## Source data:

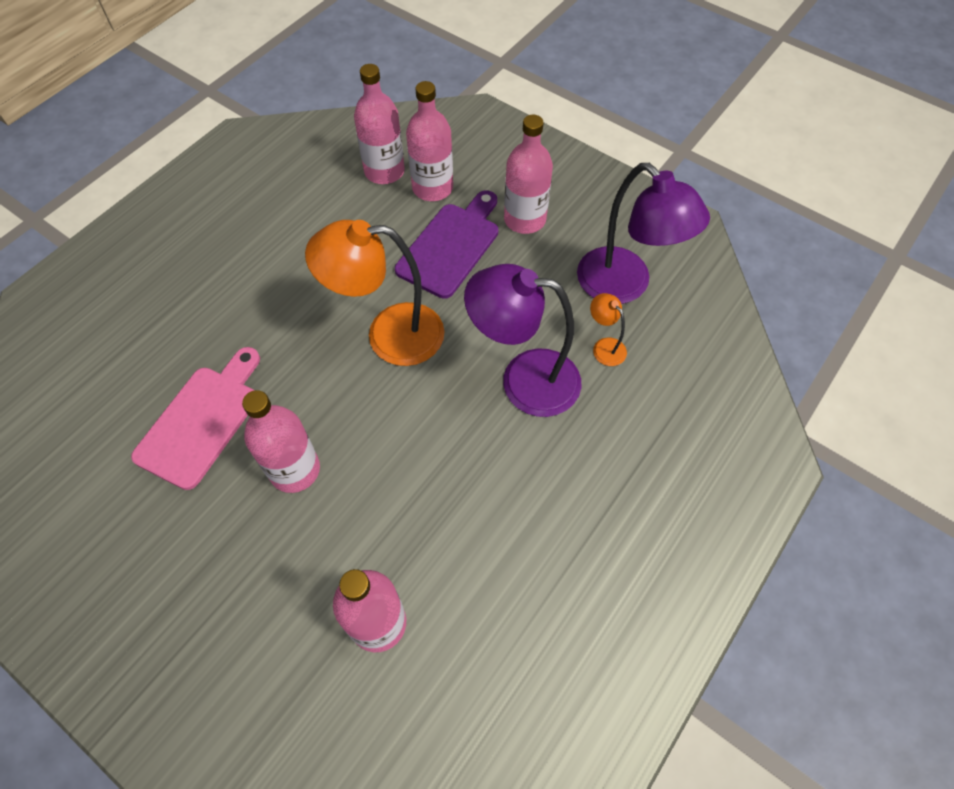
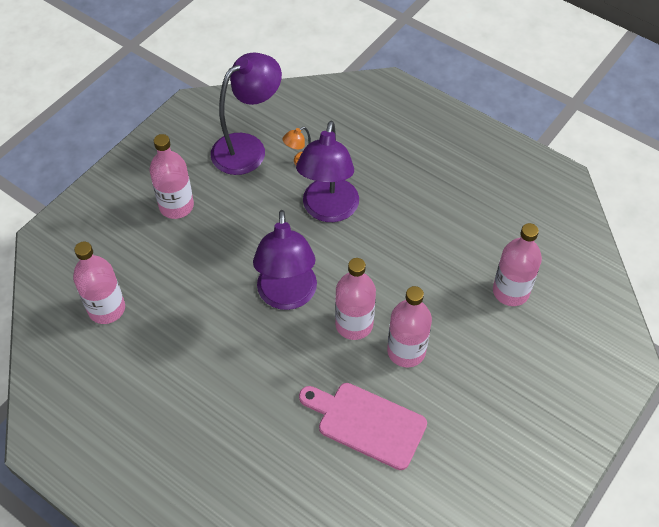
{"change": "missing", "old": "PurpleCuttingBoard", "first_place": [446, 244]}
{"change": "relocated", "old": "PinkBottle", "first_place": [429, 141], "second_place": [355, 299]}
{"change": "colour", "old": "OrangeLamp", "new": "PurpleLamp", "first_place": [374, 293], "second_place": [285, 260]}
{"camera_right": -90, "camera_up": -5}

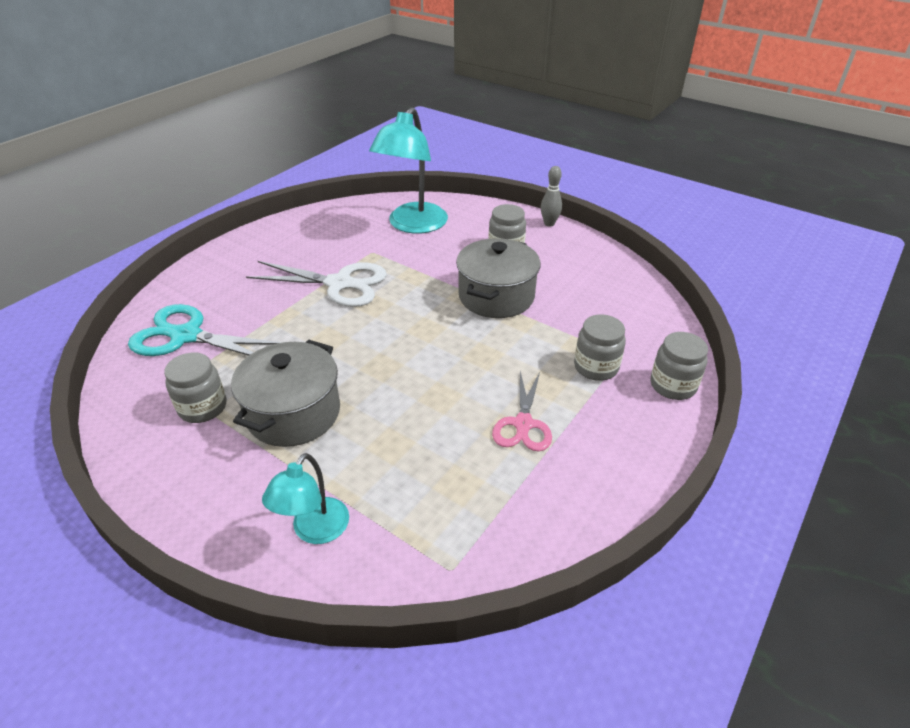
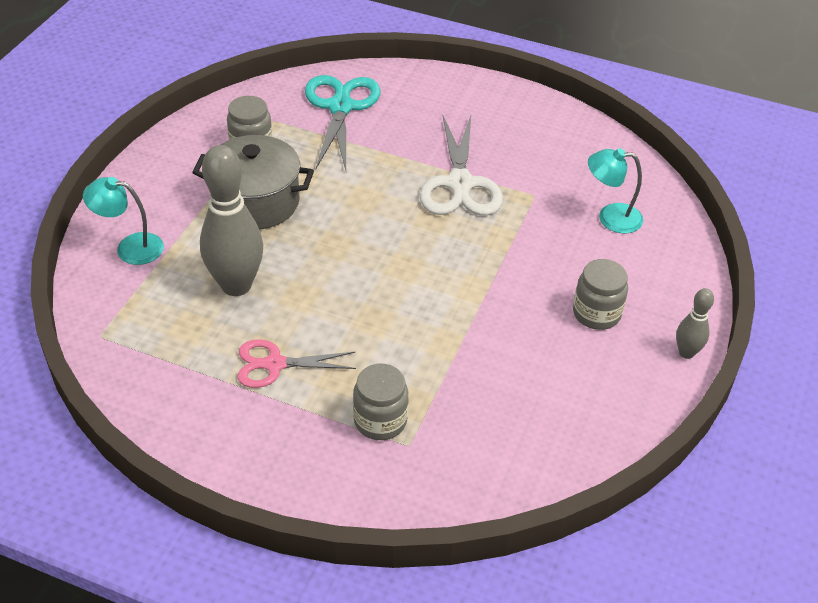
{"change": "missing", "old": "GreyPot", "first_place": [498, 278]}
{"change": "missing", "old": "GreyJar", "first_place": [679, 366]}
{"change": "appeared", "new": "GreyBowlingPin", "second_place": [231, 220]}
{"change": "size", "old": "TurquoiseLamp", "first_place": [408, 170], "second_place": [615, 190], "factor": 0.56}
{"camera_right": 75, "camera_up": 5}

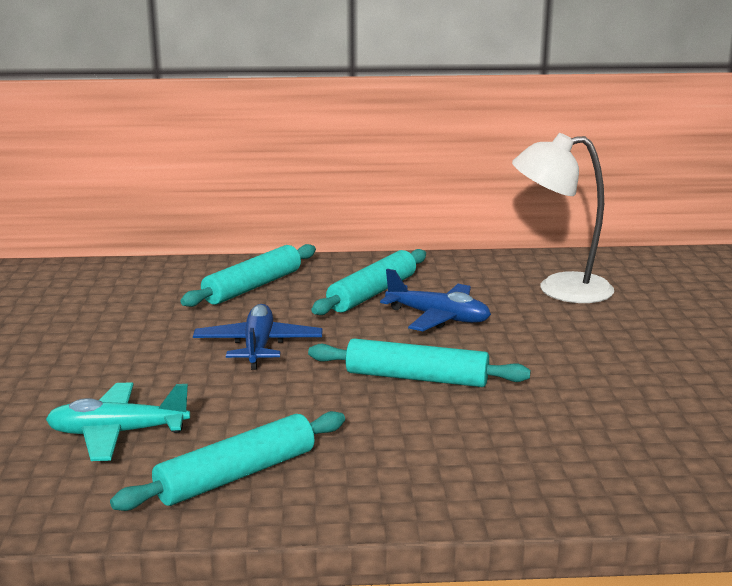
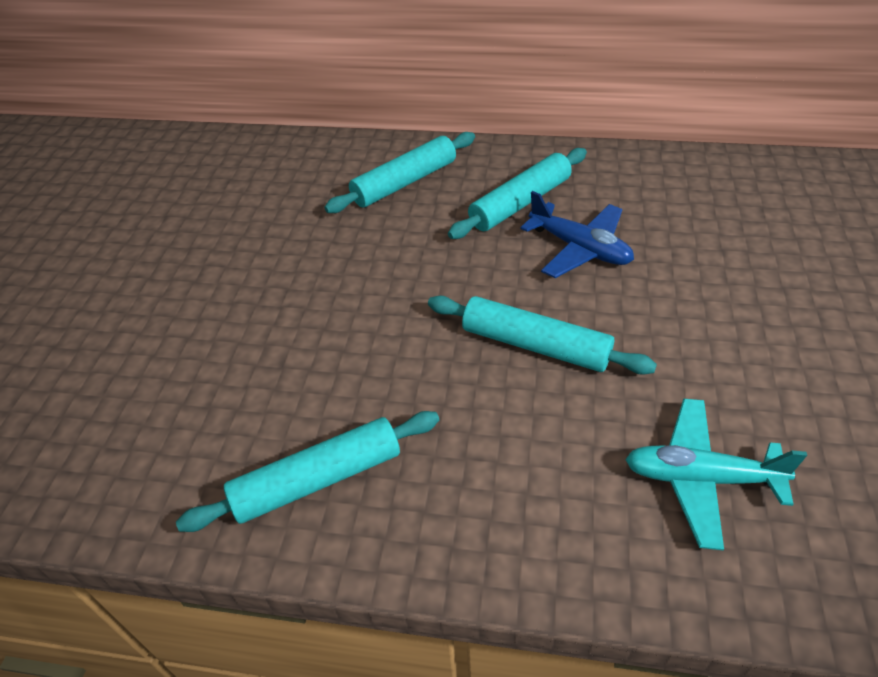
{"change": "missing", "old": "BluePlane", "first_place": [257, 337]}
{"change": "missing", "old": "WhiteLamp", "first_place": [563, 218]}
{"change": "relocated", "old": "TurquoisePlane", "first_place": [118, 421], "second_place": [716, 474]}
{"camera_right": 15, "camera_up": 25}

## Requirement:
Take every line of the material and copy it exactly, leaving out the pictures.

## Problem solution:
{"change": "missing", "old": "PurpleCuttingBoard", "first_place": [446, 244]}
{"change": "relocated", "old": "PinkBottle", "first_place": [429, 141], "second_place": [355, 299]}
{"change": "colour", "old": "OrangeLamp", "new": "PurpleLamp", "first_place": [374, 293], "second_place": [285, 260]}
{"camera_right": -90, "camera_up": -5}

{"change": "missing", "old": "GreyPot", "first_place": [498, 278]}
{"change": "missing", "old": "GreyJar", "first_place": [679, 366]}
{"change": "appeared", "new": "GreyBowlingPin", "second_place": [231, 220]}
{"change": "size", "old": "TurquoiseLamp", "first_place": [408, 170], "second_place": [615, 190], "factor": 0.56}
{"camera_right": 75, "camera_up": 5}

{"change": "missing", "old": "BluePlane", "first_place": [257, 337]}
{"change": "missing", "old": "WhiteLamp", "first_place": [563, 218]}
{"change": "relocated", "old": "TurquoisePlane", "first_place": [118, 421], "second_place": [716, 474]}
{"camera_right": 15, "camera_up": 25}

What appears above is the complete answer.